[[ GIVEN DATA, beginning ]]

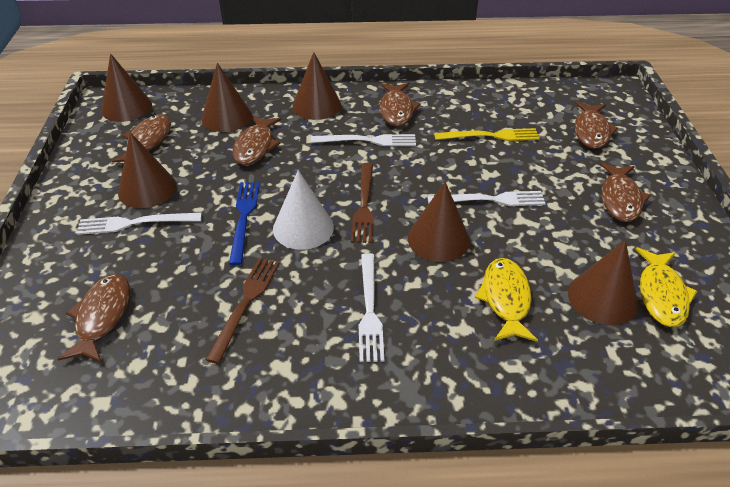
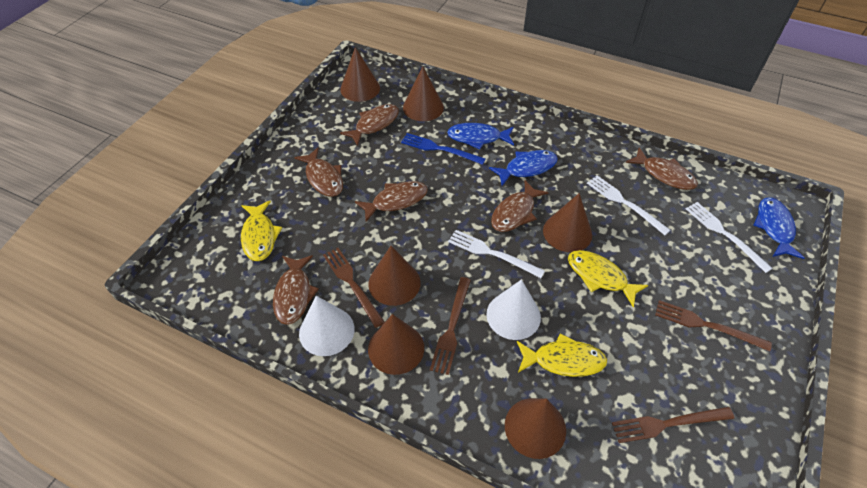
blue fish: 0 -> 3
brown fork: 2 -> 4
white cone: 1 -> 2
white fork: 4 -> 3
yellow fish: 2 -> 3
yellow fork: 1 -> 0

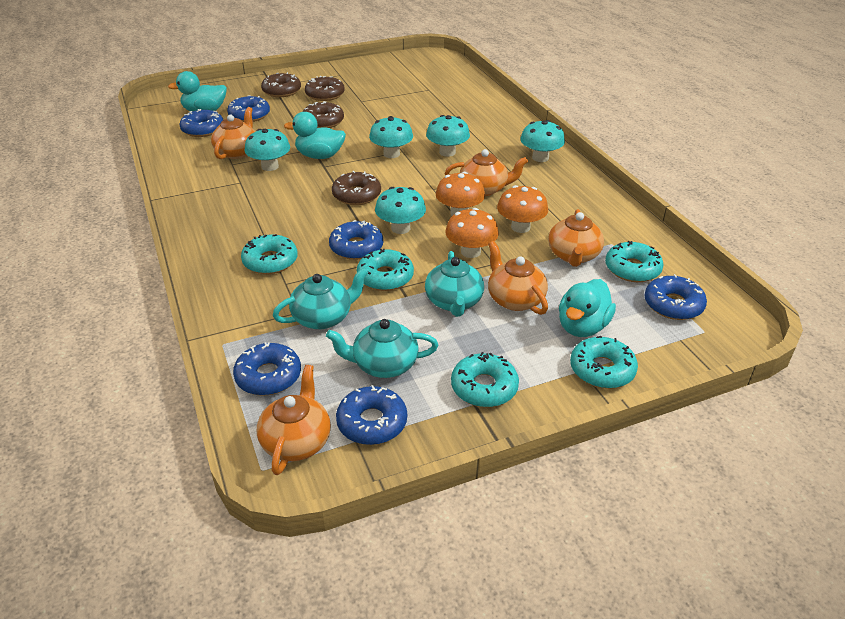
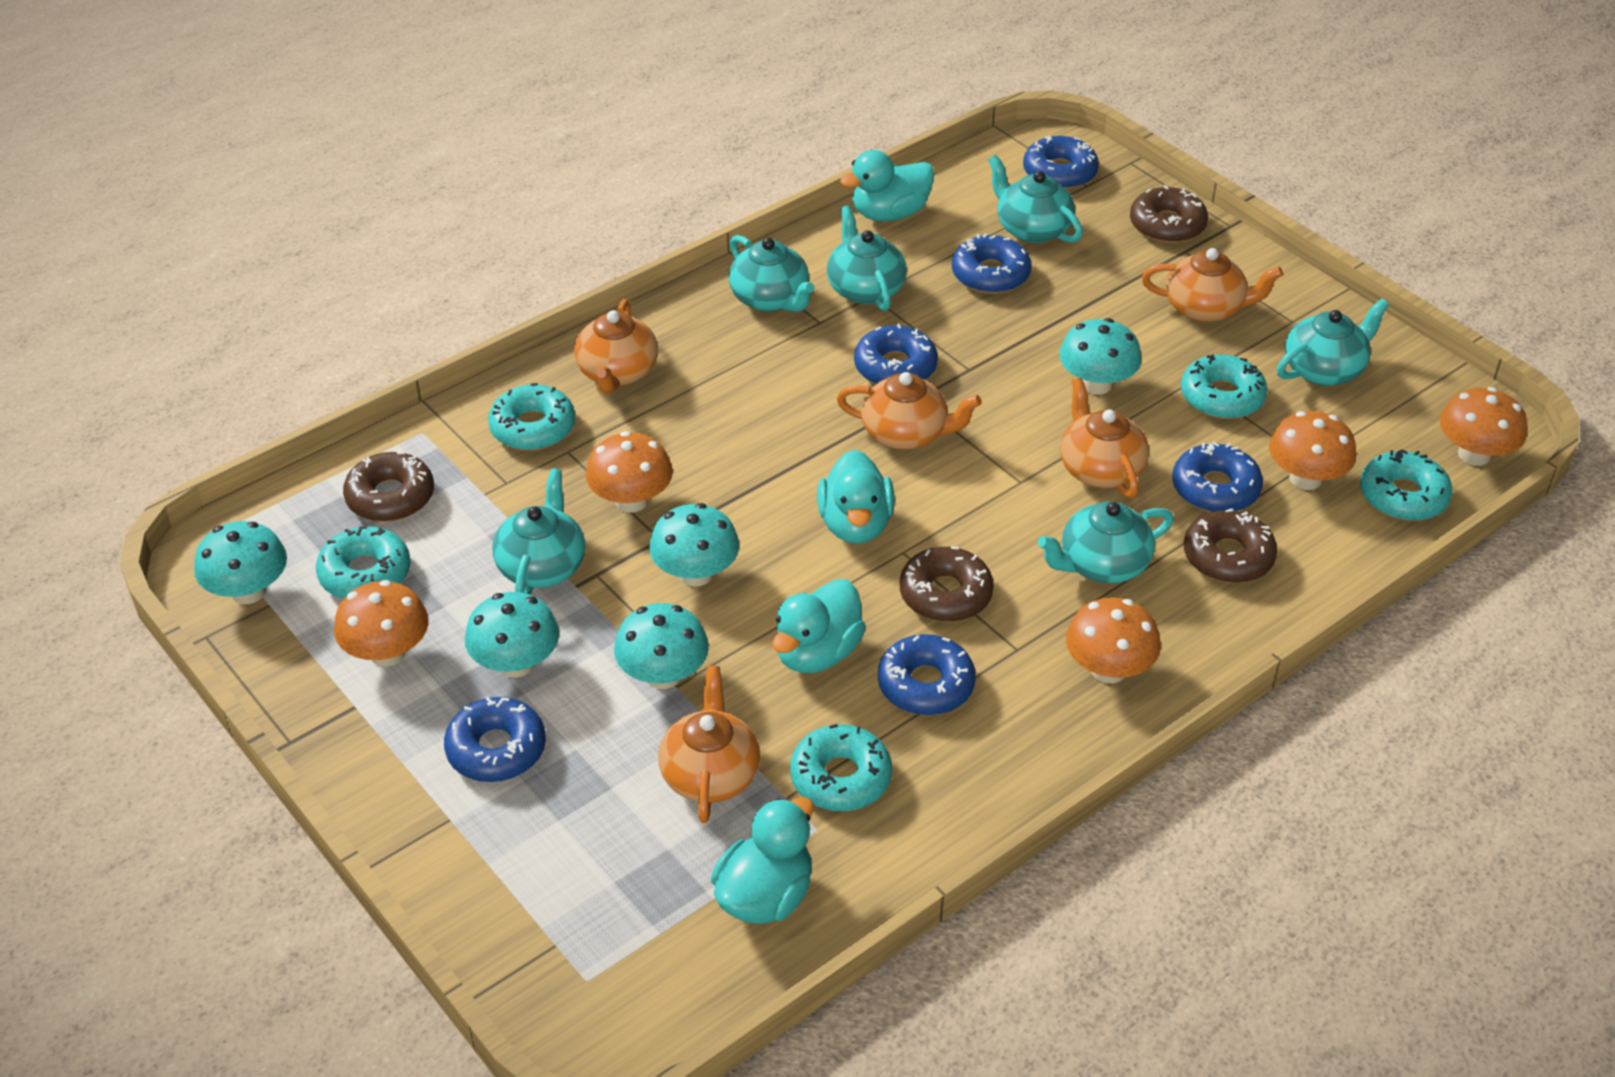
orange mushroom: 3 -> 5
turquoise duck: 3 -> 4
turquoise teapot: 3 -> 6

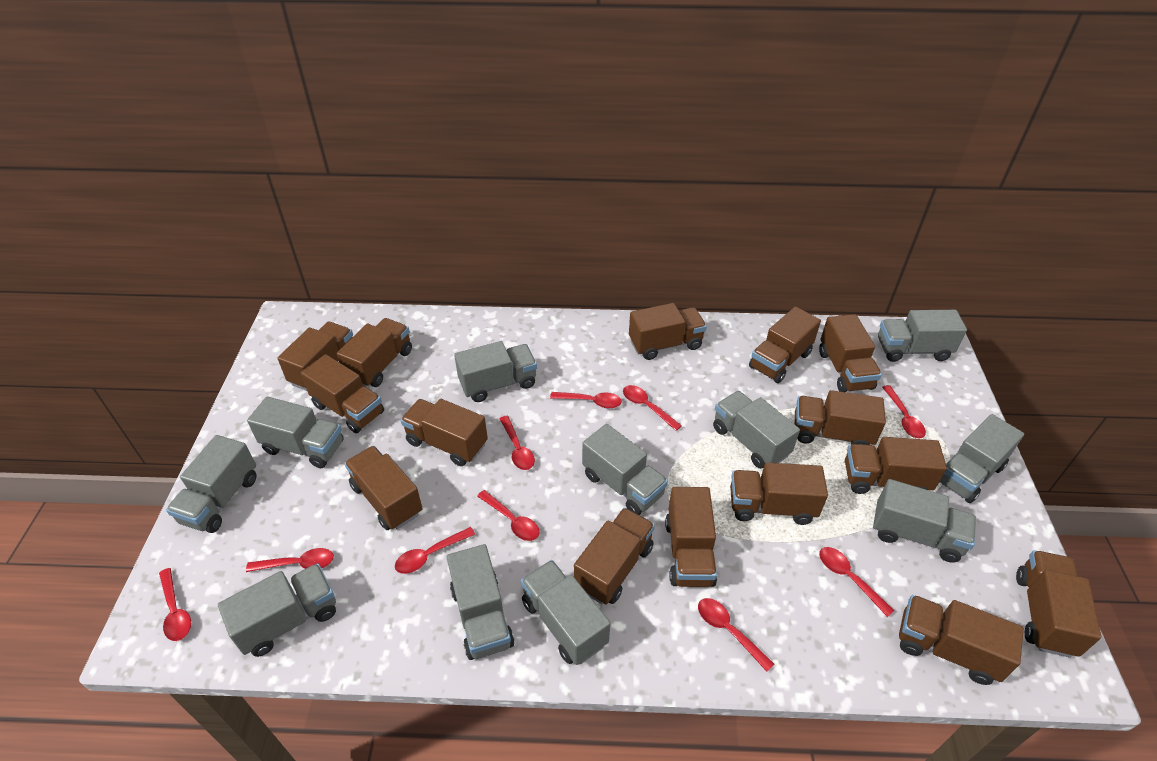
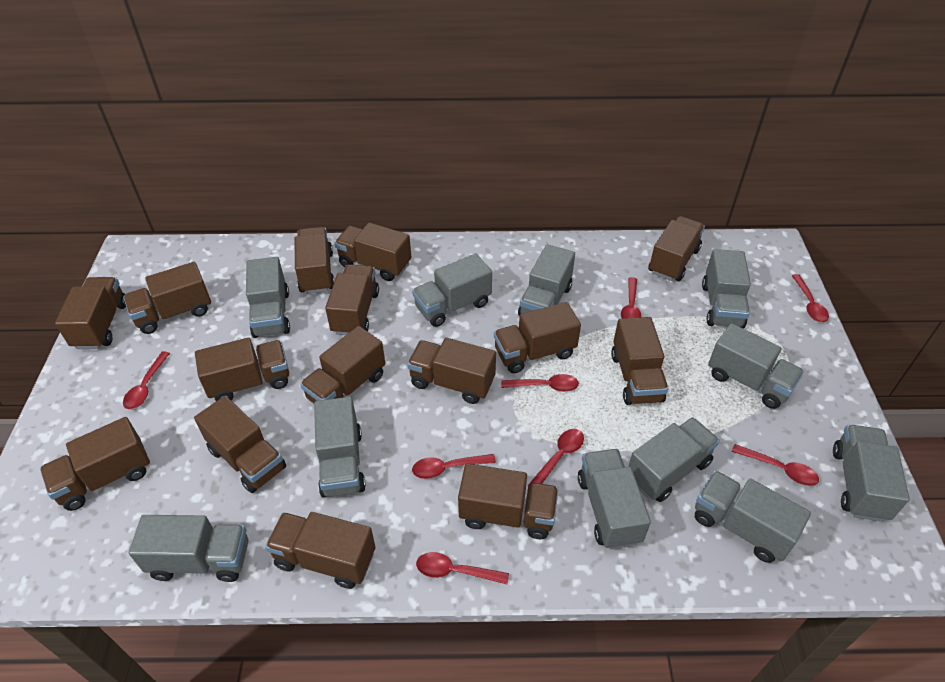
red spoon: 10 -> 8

[[ GIVEN DATA, end ]]

### WHAT THE TASK REQUIRES
The data must be repeated exactly. Any pictures in it are to be left out.

### ANSWER SPACE
blue fish: 0 -> 3
brown fork: 2 -> 4
white cone: 1 -> 2
white fork: 4 -> 3
yellow fish: 2 -> 3
yellow fork: 1 -> 0

orange mushroom: 3 -> 5
turquoise duck: 3 -> 4
turquoise teapot: 3 -> 6

red spoon: 10 -> 8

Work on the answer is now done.